*Data to process*
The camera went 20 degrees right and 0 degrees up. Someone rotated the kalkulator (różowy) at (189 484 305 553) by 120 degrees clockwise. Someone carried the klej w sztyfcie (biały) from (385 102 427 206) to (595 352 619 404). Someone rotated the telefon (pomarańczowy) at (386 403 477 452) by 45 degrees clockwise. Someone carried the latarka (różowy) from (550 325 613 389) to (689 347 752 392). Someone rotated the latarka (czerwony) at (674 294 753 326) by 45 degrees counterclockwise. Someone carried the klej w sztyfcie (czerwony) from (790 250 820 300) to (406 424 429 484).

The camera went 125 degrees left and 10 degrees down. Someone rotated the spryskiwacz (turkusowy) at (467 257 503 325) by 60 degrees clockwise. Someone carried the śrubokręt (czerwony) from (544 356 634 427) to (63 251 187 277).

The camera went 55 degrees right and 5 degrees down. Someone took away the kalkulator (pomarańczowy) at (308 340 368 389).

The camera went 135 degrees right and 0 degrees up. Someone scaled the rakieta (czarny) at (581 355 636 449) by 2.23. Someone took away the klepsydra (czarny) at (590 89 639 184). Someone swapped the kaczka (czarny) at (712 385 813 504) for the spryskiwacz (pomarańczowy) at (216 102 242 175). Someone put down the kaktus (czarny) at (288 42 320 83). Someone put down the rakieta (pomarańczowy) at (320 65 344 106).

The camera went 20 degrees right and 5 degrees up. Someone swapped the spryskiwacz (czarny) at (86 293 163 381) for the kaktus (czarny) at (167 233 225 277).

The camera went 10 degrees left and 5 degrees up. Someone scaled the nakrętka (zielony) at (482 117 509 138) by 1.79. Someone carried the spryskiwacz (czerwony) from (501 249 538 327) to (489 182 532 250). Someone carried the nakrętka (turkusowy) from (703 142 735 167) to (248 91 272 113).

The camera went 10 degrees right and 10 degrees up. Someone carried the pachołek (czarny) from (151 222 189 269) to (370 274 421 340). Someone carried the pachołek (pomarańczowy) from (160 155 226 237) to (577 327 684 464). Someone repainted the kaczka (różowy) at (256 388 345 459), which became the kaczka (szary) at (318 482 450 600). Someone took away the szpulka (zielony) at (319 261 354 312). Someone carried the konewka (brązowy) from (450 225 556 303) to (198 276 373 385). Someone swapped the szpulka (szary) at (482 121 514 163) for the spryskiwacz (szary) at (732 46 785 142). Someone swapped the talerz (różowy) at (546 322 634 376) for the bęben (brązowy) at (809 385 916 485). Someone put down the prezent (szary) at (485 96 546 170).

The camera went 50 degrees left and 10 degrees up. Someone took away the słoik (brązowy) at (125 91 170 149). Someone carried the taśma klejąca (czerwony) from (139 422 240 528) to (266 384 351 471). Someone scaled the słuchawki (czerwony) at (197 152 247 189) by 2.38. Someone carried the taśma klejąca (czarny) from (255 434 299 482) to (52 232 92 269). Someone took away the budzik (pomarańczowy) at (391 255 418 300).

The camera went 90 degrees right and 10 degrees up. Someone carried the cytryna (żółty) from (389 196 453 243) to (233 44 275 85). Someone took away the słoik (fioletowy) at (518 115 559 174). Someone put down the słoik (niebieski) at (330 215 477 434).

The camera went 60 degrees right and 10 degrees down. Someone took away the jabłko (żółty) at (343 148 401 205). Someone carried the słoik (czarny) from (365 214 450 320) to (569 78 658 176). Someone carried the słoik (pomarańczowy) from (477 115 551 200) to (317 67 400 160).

*Action item*
What is needed is an exact copy of every entry above.

*Answer box*
The camera went 20 degrees right and 0 degrees up. Someone rotated the kalkulator (różowy) at (189 484 305 553) by 120 degrees clockwise. Someone carried the klej w sztyfcie (biały) from (385 102 427 206) to (595 352 619 404). Someone rotated the telefon (pomarańczowy) at (386 403 477 452) by 45 degrees clockwise. Someone carried the latarka (różowy) from (550 325 613 389) to (689 347 752 392). Someone rotated the latarka (czerwony) at (674 294 753 326) by 45 degrees counterclockwise. Someone carried the klej w sztyfcie (czerwony) from (790 250 820 300) to (406 424 429 484).

The camera went 125 degrees left and 10 degrees down. Someone rotated the spryskiwacz (turkusowy) at (467 257 503 325) by 60 degrees clockwise. Someone carried the śrubokręt (czerwony) from (544 356 634 427) to (63 251 187 277).

The camera went 55 degrees right and 5 degrees down. Someone took away the kalkulator (pomarańczowy) at (308 340 368 389).

The camera went 135 degrees right and 0 degrees up. Someone scaled the rakieta (czarny) at (581 355 636 449) by 2.23. Someone took away the klepsydra (czarny) at (590 89 639 184). Someone swapped the kaczka (czarny) at (712 385 813 504) for the spryskiwacz (pomarańczowy) at (216 102 242 175). Someone put down the kaktus (czarny) at (288 42 320 83). Someone put down the rakieta (pomarańczowy) at (320 65 344 106).

The camera went 20 degrees right and 5 degrees up. Someone swapped the spryskiwacz (czarny) at (86 293 163 381) for the kaktus (czarny) at (167 233 225 277).

The camera went 10 degrees left and 5 degrees up. Someone scaled the nakrętka (zielony) at (482 117 509 138) by 1.79. Someone carried the spryskiwacz (czerwony) from (501 249 538 327) to (489 182 532 250). Someone carried the nakrętka (turkusowy) from (703 142 735 167) to (248 91 272 113).

The camera went 10 degrees right and 10 degrees up. Someone carried the pachołek (czarny) from (151 222 189 269) to (370 274 421 340). Someone carried the pachołek (pomarańczowy) from (160 155 226 237) to (577 327 684 464). Someone repainted the kaczka (różowy) at (256 388 345 459), which became the kaczka (szary) at (318 482 450 600). Someone took away the szpulka (zielony) at (319 261 354 312). Someone carried the konewka (brązowy) from (450 225 556 303) to (198 276 373 385). Someone swapped the szpulka (szary) at (482 121 514 163) for the spryskiwacz (szary) at (732 46 785 142). Someone swapped the talerz (różowy) at (546 322 634 376) for the bęben (brązowy) at (809 385 916 485). Someone put down the prezent (szary) at (485 96 546 170).

The camera went 50 degrees left and 10 degrees up. Someone took away the słoik (brązowy) at (125 91 170 149). Someone carried the taśma klejąca (czerwony) from (139 422 240 528) to (266 384 351 471). Someone scaled the słuchawki (czerwony) at (197 152 247 189) by 2.38. Someone carried the taśma klejąca (czarny) from (255 434 299 482) to (52 232 92 269). Someone took away the budzik (pomarańczowy) at (391 255 418 300).

The camera went 90 degrees right and 10 degrees up. Someone carried the cytryna (żółty) from (389 196 453 243) to (233 44 275 85). Someone took away the słoik (fioletowy) at (518 115 559 174). Someone put down the słoik (niebieski) at (330 215 477 434).

The camera went 60 degrees right and 10 degrees down. Someone took away the jabłko (żółty) at (343 148 401 205). Someone carried the słoik (czarny) from (365 214 450 320) to (569 78 658 176). Someone carried the słoik (pomarańczowy) from (477 115 551 200) to (317 67 400 160).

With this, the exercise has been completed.